GIVEN ENTRIES =
╭──
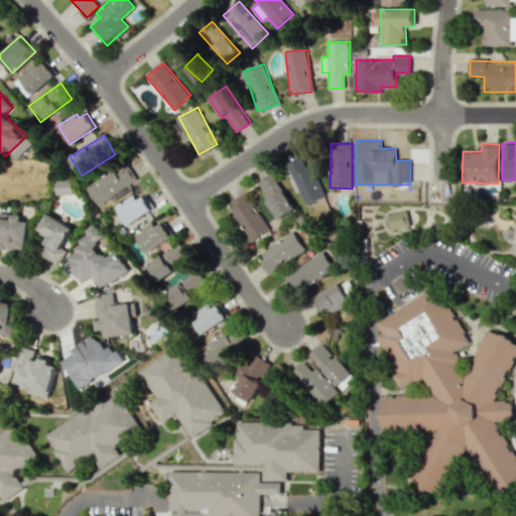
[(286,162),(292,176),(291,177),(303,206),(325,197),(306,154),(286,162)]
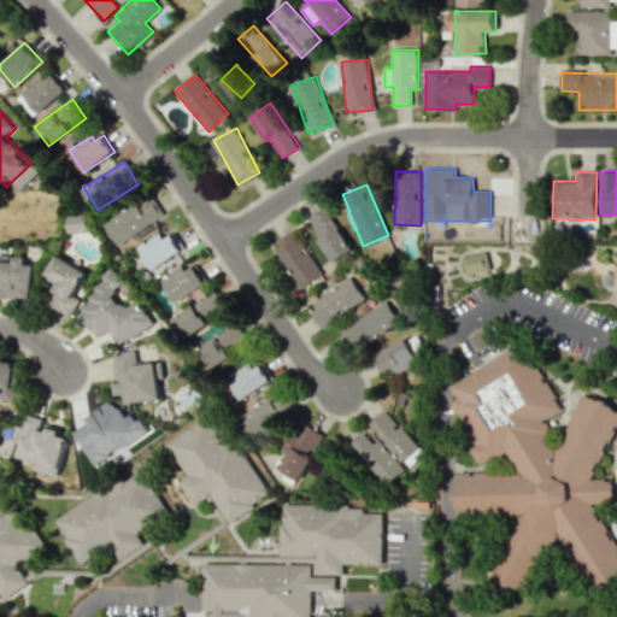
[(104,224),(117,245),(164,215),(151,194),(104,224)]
╰──
╭──
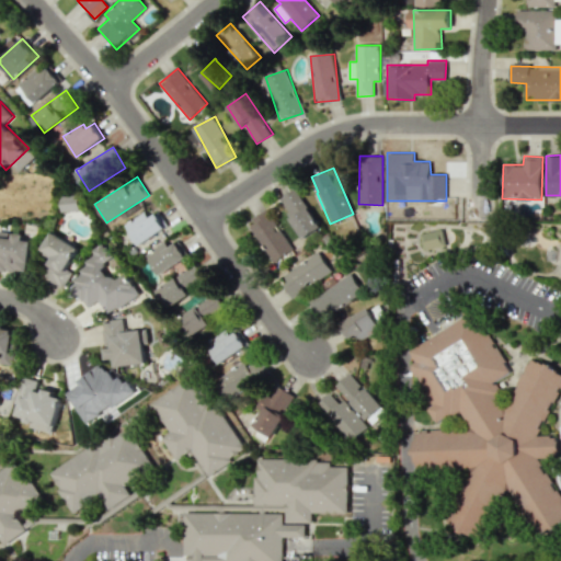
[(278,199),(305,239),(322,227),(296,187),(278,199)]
╰──
╭──
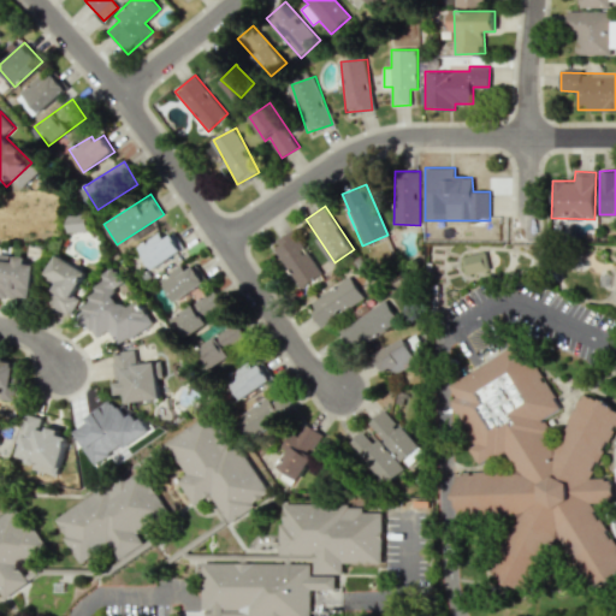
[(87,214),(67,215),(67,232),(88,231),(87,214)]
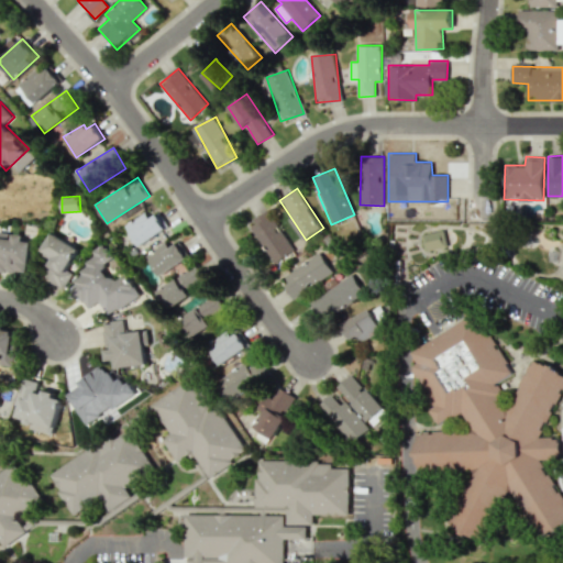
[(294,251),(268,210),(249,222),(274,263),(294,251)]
╰──
WHAT TO DO =
Copy only this from above: the line containing "[(87,214),(67,215),(67,232),(88,231),(87,214)]", the line containing "[(294,251),(268,210),(249,222),(274,263),(294,251)]", and all lines between, printed exactly. Leave out the pictures.

EXERCISE ANSWER =
[(87,214),(67,215),(67,232),(88,231),(87,214)]
[(294,251),(268,210),(249,222),(274,263),(294,251)]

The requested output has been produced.